## Exercise objective
Take each line below that has "degrees" and copy it.

↓

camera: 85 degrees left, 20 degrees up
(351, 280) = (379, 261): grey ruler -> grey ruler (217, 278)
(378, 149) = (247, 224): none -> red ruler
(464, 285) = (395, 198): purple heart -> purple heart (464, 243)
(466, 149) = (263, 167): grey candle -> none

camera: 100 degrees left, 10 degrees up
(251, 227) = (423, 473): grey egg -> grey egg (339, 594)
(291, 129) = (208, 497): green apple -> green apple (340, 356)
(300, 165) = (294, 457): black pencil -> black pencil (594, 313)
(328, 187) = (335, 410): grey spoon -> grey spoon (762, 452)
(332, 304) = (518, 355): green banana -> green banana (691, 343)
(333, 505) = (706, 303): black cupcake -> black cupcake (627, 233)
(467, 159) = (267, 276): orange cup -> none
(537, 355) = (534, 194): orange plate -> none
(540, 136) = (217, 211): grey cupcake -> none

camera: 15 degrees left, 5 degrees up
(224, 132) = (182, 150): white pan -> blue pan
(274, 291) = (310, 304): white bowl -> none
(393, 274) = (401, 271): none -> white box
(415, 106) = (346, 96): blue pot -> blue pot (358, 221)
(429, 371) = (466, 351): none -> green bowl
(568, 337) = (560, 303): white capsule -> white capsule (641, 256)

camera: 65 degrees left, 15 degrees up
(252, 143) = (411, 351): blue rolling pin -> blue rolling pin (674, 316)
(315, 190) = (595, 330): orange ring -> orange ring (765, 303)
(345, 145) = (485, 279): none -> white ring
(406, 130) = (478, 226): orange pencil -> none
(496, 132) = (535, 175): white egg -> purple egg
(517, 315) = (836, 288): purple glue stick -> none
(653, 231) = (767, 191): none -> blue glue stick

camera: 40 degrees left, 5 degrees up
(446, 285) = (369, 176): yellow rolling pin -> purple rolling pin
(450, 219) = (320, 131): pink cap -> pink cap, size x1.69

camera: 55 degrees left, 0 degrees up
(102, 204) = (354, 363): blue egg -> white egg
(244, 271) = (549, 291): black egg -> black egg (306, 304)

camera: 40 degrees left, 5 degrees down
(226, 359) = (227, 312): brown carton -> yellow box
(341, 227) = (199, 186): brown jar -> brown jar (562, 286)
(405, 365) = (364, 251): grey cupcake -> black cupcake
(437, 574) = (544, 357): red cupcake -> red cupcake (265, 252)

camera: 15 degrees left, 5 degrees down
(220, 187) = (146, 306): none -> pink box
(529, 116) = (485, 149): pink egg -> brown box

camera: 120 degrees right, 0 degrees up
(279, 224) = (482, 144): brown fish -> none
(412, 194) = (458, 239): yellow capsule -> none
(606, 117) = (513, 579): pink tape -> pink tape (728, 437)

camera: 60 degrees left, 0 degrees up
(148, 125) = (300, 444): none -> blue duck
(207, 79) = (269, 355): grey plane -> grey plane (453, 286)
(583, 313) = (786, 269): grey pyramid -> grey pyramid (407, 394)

↑

## Answer for this exercise
camera: 85 degrees left, 20 degrees up
camera: 100 degrees left, 10 degrees up
camera: 15 degrees left, 5 degrees up
camera: 65 degrees left, 15 degrees up
camera: 40 degrees left, 5 degrees up
camera: 55 degrees left, 0 degrees up
camera: 40 degrees left, 5 degrees down
camera: 15 degrees left, 5 degrees down
camera: 120 degrees right, 0 degrees up
camera: 60 degrees left, 0 degrees up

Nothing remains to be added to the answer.